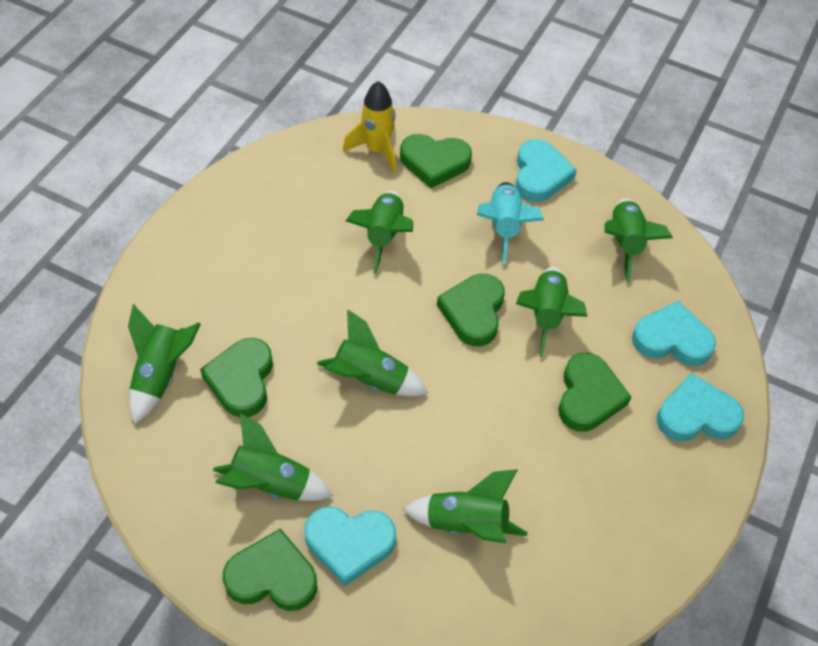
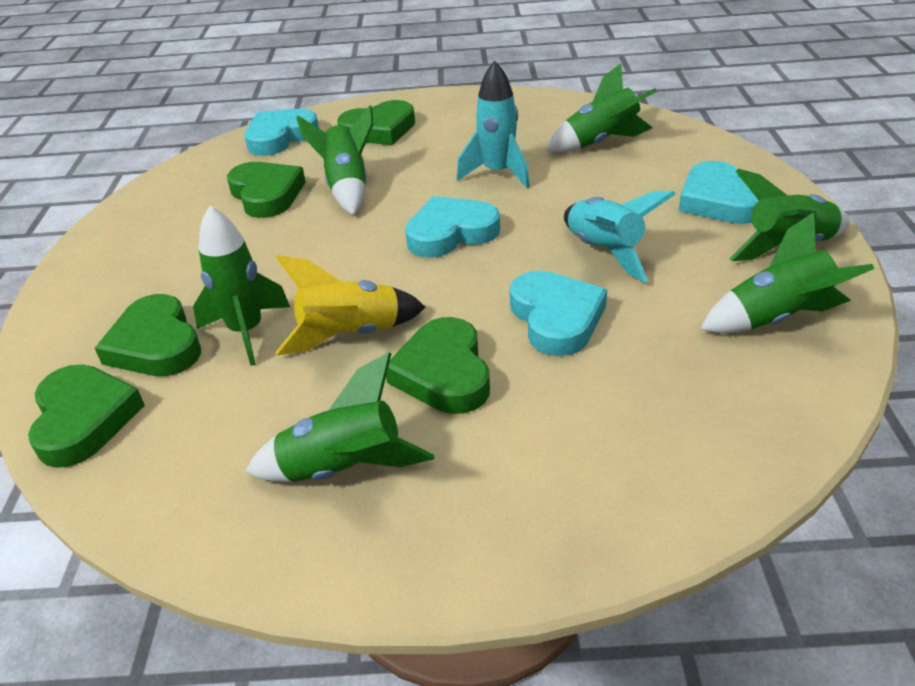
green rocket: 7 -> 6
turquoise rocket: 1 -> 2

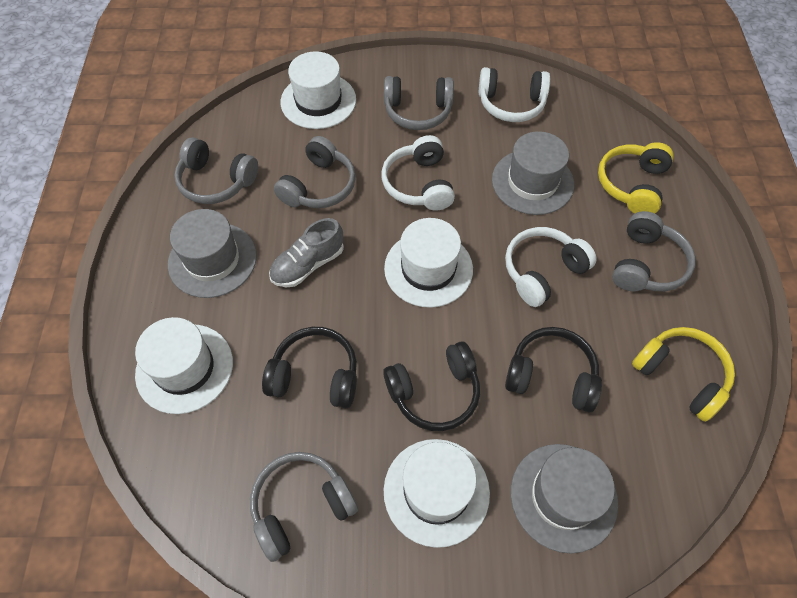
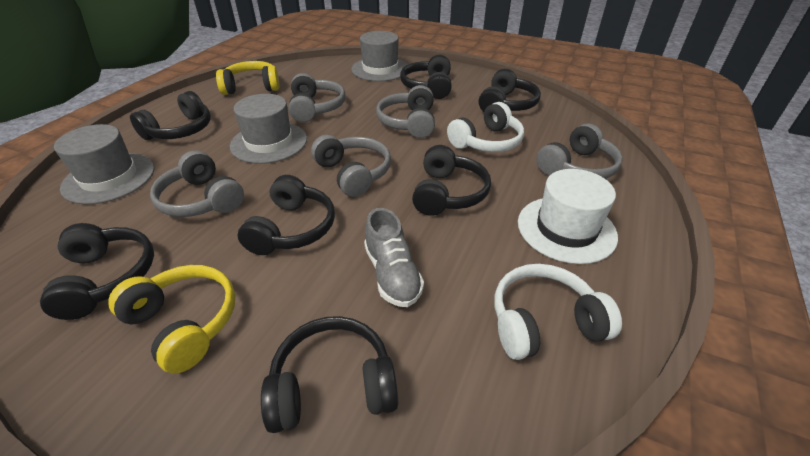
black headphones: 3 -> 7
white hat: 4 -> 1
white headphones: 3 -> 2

▶ [Task directions]: What lines in the data above carry "rocket"? Return them all.

▶ [Result below]:
green rocket: 7 -> 6
turquoise rocket: 1 -> 2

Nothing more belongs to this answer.